DESCRIPTION OF THE TASK: The output should be exactly the lines from the one containing "CN202 pin 2: MID -> GND" through the last line of the records, and only those.

Top of MATERIAL PROVIDED

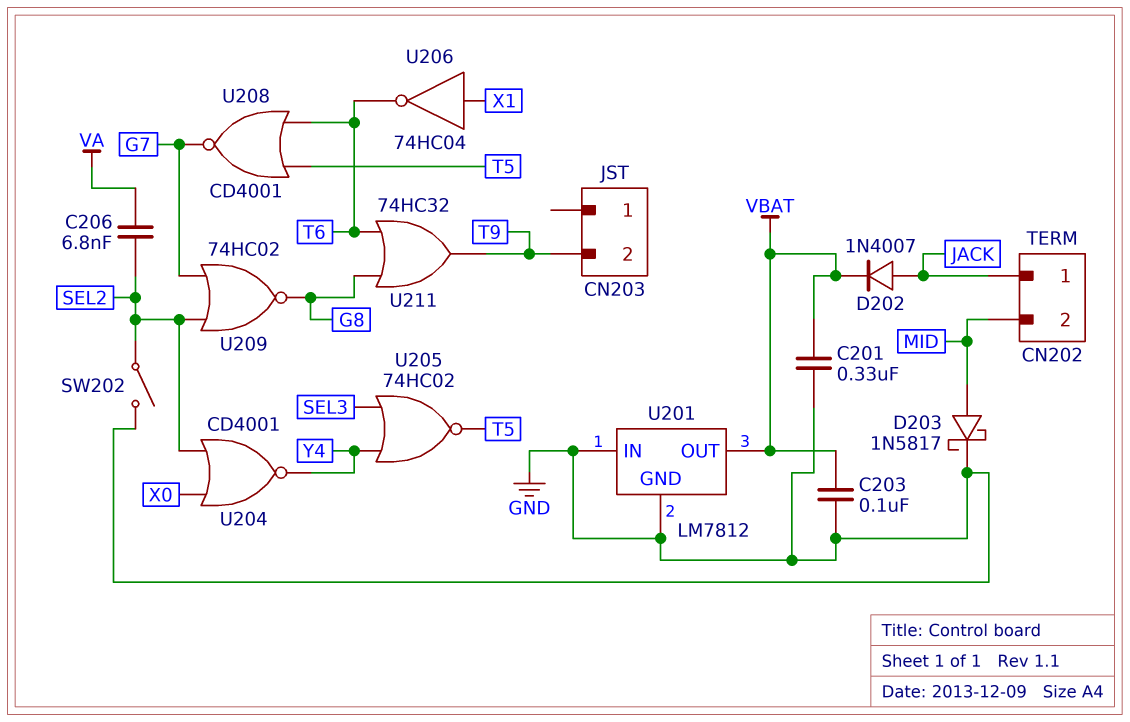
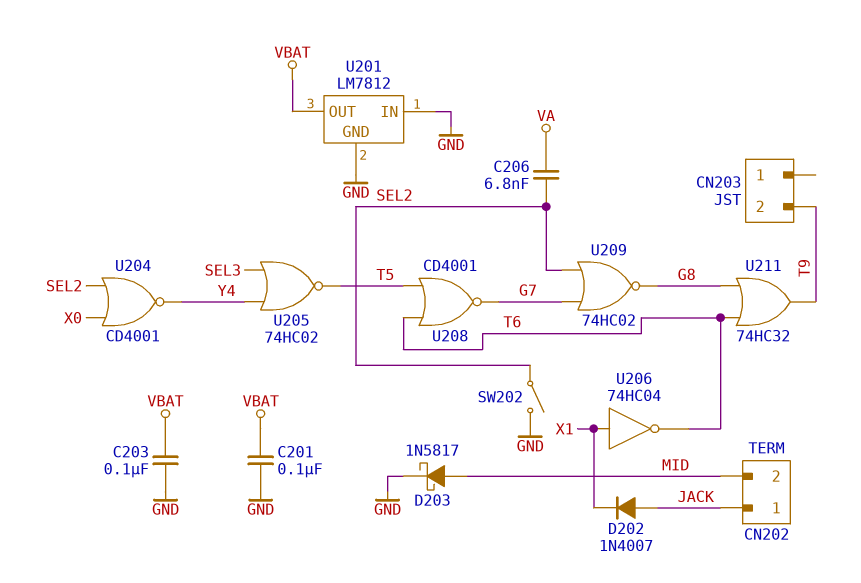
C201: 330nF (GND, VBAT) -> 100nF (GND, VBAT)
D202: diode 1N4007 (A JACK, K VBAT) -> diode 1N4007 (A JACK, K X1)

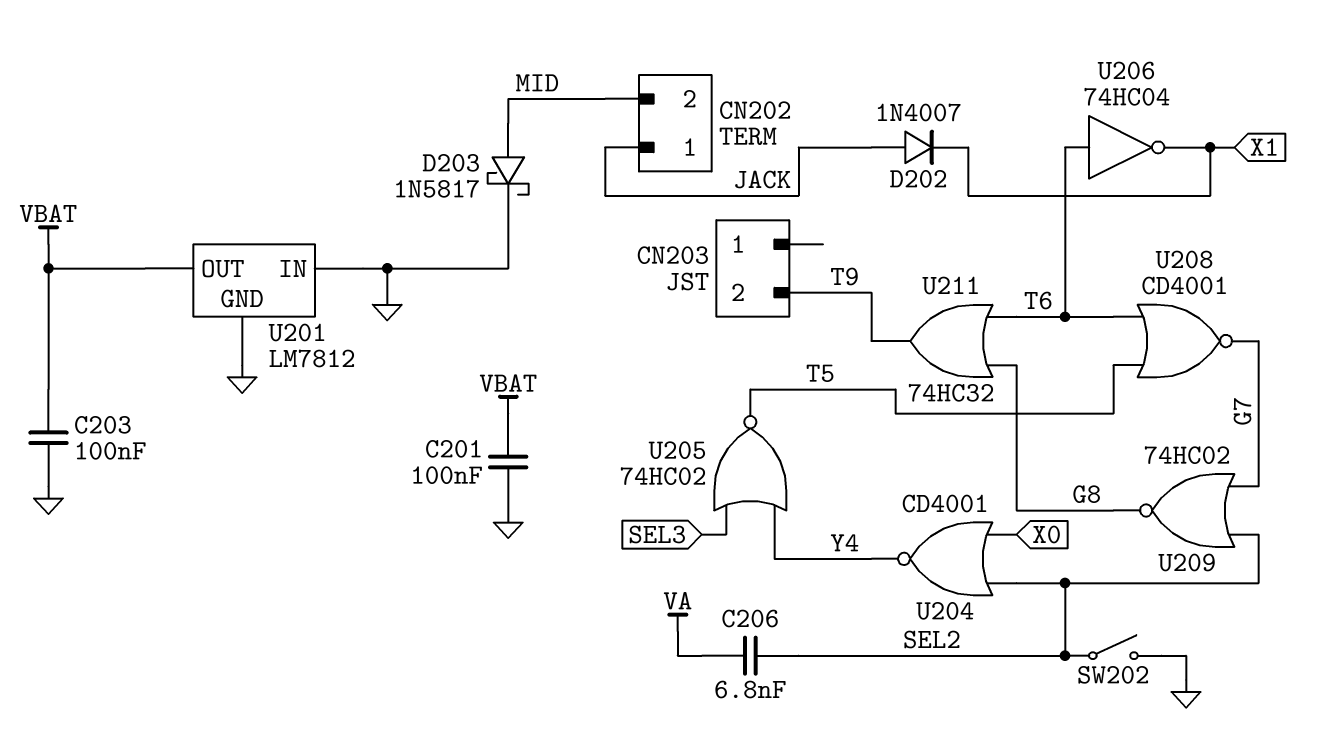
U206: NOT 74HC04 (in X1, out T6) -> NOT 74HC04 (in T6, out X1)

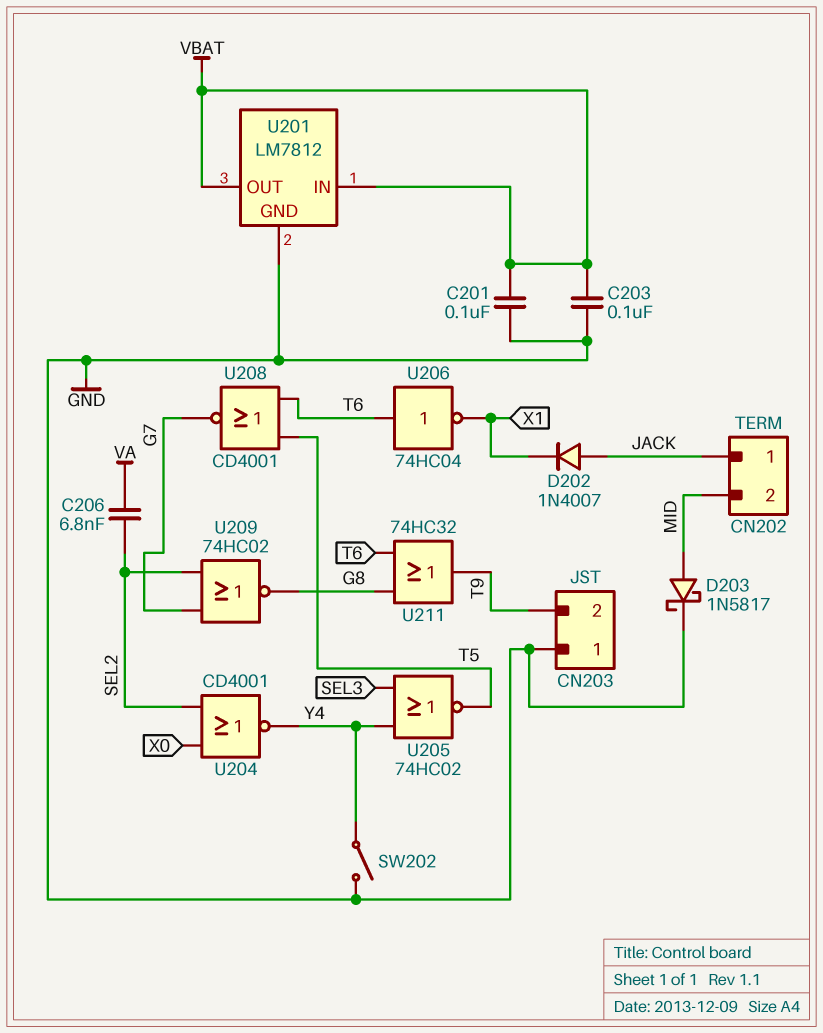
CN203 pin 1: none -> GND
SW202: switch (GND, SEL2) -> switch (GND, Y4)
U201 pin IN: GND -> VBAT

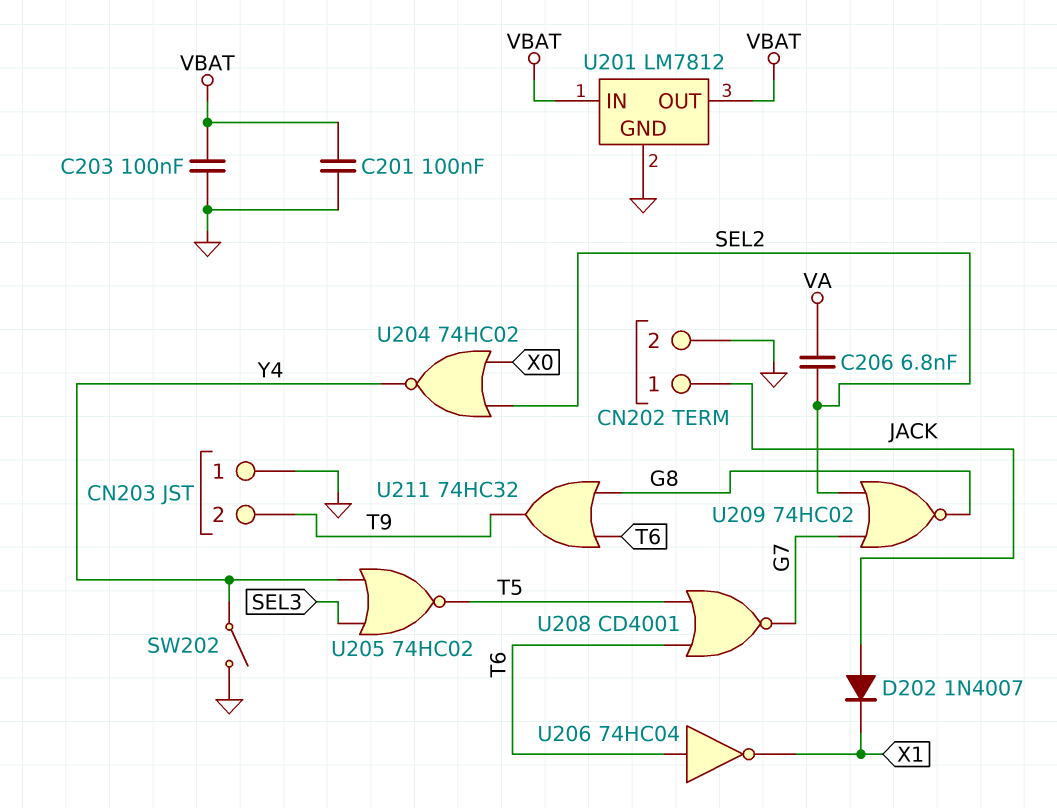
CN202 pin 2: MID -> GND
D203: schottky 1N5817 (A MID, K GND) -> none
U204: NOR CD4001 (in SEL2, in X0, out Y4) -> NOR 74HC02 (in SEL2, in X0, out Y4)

Bottom of MATERIAL PROVIDED

EXERCISE RESULT:
CN202 pin 2: MID -> GND
D203: schottky 1N5817 (A MID, K GND) -> none
U204: NOR CD4001 (in SEL2, in X0, out Y4) -> NOR 74HC02 (in SEL2, in X0, out Y4)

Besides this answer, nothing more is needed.